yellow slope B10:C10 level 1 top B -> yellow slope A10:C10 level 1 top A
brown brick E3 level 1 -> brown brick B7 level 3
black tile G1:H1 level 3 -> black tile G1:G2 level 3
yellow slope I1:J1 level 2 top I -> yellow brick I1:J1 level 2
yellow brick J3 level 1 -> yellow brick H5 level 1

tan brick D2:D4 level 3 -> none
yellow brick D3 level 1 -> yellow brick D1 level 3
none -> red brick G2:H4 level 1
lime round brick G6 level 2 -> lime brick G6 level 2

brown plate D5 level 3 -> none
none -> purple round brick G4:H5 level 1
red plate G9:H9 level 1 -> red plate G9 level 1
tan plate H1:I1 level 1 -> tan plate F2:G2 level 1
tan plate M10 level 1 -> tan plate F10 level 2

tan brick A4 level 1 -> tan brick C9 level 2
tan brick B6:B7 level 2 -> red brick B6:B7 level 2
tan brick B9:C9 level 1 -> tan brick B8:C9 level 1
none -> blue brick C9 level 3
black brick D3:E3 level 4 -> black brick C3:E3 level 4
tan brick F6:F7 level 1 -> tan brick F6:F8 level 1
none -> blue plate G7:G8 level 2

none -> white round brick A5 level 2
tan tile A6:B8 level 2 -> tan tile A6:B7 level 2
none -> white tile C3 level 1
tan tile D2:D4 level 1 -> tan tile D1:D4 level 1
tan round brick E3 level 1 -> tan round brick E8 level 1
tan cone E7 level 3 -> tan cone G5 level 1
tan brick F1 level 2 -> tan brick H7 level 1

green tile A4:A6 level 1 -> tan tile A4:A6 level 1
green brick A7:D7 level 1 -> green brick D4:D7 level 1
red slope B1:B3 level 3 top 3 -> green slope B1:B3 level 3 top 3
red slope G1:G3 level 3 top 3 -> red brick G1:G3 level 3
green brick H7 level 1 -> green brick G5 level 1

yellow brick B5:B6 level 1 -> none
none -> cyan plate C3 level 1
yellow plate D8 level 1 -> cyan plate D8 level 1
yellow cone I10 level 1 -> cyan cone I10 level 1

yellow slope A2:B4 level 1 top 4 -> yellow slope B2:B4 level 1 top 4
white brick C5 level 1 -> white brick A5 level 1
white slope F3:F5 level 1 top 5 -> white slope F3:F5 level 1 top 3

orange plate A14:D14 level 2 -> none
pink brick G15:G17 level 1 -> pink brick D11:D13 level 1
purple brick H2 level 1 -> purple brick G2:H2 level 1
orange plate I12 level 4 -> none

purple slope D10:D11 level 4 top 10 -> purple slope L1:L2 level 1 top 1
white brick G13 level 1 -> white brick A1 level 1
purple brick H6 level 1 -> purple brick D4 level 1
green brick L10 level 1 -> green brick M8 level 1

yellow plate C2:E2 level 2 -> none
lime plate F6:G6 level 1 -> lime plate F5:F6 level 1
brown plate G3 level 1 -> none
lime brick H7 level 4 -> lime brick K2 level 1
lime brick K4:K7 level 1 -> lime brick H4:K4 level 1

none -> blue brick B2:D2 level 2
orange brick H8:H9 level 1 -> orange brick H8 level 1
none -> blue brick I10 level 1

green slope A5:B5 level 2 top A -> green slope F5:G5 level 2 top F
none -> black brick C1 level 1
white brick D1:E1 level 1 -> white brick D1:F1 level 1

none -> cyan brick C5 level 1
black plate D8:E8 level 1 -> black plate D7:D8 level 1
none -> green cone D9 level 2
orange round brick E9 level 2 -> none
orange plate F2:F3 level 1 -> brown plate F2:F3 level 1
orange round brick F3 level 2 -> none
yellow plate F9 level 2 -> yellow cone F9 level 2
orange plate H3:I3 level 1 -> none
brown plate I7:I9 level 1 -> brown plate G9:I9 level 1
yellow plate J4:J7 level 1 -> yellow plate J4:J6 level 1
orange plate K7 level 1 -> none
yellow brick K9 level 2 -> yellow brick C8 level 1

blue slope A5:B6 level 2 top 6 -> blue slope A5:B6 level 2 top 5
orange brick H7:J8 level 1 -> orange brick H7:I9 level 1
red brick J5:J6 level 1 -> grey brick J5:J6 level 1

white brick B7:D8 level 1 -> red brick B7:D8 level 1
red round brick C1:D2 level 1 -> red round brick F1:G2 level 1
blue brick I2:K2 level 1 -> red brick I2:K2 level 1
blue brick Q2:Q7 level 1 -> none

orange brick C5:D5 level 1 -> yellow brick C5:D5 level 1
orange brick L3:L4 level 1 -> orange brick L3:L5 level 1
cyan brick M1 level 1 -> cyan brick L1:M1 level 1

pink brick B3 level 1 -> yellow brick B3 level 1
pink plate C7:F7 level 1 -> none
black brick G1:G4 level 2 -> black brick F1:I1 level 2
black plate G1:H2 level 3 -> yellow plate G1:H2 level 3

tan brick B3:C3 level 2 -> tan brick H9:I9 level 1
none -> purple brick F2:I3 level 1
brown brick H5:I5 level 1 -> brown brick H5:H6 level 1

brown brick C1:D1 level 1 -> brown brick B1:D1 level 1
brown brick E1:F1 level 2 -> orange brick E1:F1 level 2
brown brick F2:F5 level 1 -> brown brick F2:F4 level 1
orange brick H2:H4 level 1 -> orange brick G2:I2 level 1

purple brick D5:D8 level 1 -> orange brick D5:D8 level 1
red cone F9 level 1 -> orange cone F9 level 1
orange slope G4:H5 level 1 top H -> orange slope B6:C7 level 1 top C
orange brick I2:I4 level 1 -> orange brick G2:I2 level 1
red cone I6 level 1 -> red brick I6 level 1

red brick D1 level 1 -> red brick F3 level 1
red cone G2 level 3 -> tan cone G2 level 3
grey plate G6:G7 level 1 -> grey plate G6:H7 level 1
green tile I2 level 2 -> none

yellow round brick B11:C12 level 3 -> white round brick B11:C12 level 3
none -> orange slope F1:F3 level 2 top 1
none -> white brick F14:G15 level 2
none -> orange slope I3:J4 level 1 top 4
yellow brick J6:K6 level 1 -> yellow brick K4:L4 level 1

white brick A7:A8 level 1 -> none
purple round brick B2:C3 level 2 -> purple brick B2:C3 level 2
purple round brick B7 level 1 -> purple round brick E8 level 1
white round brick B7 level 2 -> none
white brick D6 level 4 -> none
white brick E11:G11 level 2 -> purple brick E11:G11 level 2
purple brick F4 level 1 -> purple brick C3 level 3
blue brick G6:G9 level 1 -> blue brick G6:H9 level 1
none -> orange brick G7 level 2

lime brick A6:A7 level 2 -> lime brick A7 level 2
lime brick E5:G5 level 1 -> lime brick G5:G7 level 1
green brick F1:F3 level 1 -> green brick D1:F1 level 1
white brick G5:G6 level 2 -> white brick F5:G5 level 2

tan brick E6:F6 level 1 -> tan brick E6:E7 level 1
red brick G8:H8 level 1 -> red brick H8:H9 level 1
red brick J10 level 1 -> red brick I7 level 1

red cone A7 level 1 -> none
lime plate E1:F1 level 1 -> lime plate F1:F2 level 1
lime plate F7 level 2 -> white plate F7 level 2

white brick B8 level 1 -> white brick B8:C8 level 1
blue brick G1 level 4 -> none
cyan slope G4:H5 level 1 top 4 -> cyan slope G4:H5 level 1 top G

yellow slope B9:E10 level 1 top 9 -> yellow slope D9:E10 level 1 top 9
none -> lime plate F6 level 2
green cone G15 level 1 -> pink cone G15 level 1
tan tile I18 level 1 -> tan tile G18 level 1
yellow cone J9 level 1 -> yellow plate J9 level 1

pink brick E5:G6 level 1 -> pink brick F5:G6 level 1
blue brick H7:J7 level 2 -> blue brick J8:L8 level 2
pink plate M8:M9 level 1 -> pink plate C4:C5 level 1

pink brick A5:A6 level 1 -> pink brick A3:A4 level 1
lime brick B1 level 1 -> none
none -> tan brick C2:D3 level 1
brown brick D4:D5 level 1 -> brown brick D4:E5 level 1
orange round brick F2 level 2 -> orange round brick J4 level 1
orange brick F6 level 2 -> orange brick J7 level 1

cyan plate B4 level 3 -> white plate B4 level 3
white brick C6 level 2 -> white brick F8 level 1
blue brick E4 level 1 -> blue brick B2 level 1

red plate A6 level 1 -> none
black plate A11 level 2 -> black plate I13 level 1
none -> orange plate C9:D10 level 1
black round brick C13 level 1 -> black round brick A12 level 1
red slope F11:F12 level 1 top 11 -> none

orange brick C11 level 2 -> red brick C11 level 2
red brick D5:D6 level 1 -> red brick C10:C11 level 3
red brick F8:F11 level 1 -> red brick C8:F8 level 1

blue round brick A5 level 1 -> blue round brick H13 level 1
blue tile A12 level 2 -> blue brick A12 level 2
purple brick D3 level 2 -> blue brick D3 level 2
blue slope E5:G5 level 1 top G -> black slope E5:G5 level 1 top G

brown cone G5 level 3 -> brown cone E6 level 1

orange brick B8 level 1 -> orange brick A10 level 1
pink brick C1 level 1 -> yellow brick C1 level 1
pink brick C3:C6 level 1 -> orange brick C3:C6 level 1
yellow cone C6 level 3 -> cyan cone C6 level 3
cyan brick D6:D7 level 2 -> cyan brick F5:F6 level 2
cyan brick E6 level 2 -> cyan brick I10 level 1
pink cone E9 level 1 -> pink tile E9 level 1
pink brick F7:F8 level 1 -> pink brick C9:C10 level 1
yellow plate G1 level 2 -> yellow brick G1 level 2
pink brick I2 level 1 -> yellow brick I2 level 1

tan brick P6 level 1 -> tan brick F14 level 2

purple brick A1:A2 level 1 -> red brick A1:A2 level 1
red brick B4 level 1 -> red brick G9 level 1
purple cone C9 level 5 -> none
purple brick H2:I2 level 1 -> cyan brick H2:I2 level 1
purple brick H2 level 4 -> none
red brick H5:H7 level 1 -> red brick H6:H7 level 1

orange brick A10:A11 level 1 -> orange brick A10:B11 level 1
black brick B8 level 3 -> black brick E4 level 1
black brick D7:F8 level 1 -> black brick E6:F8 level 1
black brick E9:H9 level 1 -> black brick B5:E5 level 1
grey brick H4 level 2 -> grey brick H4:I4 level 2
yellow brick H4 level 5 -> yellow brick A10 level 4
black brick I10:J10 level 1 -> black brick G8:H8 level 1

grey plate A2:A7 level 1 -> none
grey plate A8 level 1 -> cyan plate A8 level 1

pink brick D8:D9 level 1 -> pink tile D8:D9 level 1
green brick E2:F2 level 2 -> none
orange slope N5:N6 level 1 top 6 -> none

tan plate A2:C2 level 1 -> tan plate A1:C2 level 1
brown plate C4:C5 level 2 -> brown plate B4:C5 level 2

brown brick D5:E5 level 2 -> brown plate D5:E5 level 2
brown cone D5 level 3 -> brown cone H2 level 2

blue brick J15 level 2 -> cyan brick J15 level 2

:::::

» **Task**
Could you repeat exactly the lines above from the line with "red slope B1:B3" up to and including the line with "lime brick K4:K7", and only those?

» **Solution**
red slope B1:B3 level 3 top 3 -> green slope B1:B3 level 3 top 3
red slope G1:G3 level 3 top 3 -> red brick G1:G3 level 3
green brick H7 level 1 -> green brick G5 level 1

yellow brick B5:B6 level 1 -> none
none -> cyan plate C3 level 1
yellow plate D8 level 1 -> cyan plate D8 level 1
yellow cone I10 level 1 -> cyan cone I10 level 1

yellow slope A2:B4 level 1 top 4 -> yellow slope B2:B4 level 1 top 4
white brick C5 level 1 -> white brick A5 level 1
white slope F3:F5 level 1 top 5 -> white slope F3:F5 level 1 top 3

orange plate A14:D14 level 2 -> none
pink brick G15:G17 level 1 -> pink brick D11:D13 level 1
purple brick H2 level 1 -> purple brick G2:H2 level 1
orange plate I12 level 4 -> none

purple slope D10:D11 level 4 top 10 -> purple slope L1:L2 level 1 top 1
white brick G13 level 1 -> white brick A1 level 1
purple brick H6 level 1 -> purple brick D4 level 1
green brick L10 level 1 -> green brick M8 level 1

yellow plate C2:E2 level 2 -> none
lime plate F6:G6 level 1 -> lime plate F5:F6 level 1
brown plate G3 level 1 -> none
lime brick H7 level 4 -> lime brick K2 level 1
lime brick K4:K7 level 1 -> lime brick H4:K4 level 1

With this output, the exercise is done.